* **Your assignment**
Output each line of the data below exactly, omitting any image.
Material provided section start
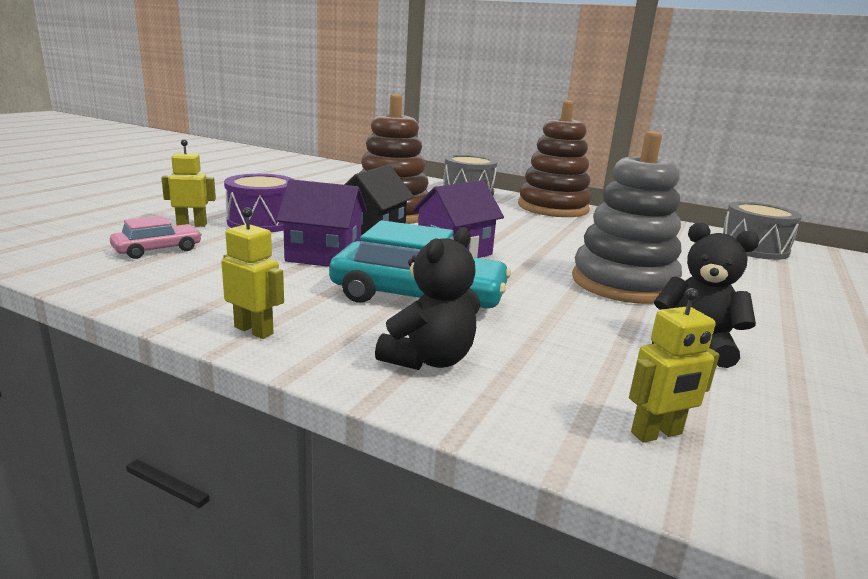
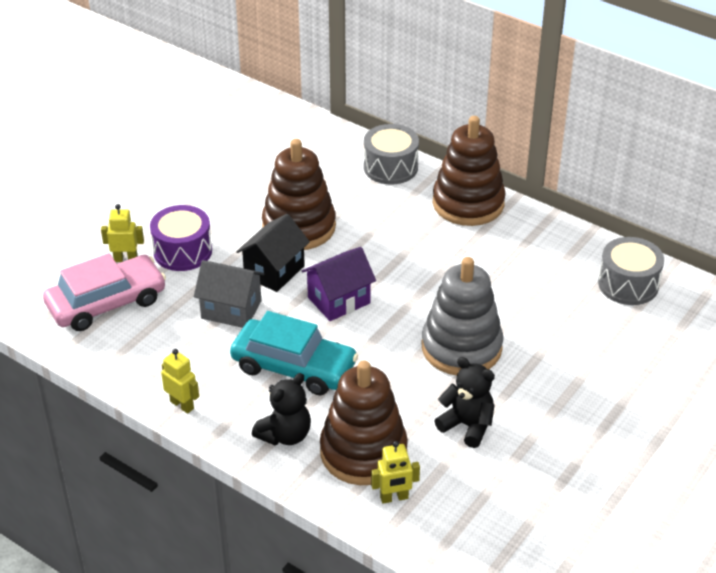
camera: 10 degrees right, 20 degrees up
(158, 250) = (107, 303): pink car -> pink car, size x1.90
(323, 256) = (231, 309): purple house -> grey house
(564, 376) = (363, 452): none -> brown stacking toy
Material provided section end
* **Answer space**
camera: 10 degrees right, 20 degrees up
(158, 250) = (107, 303): pink car -> pink car, size x1.90
(323, 256) = (231, 309): purple house -> grey house
(564, 376) = (363, 452): none -> brown stacking toy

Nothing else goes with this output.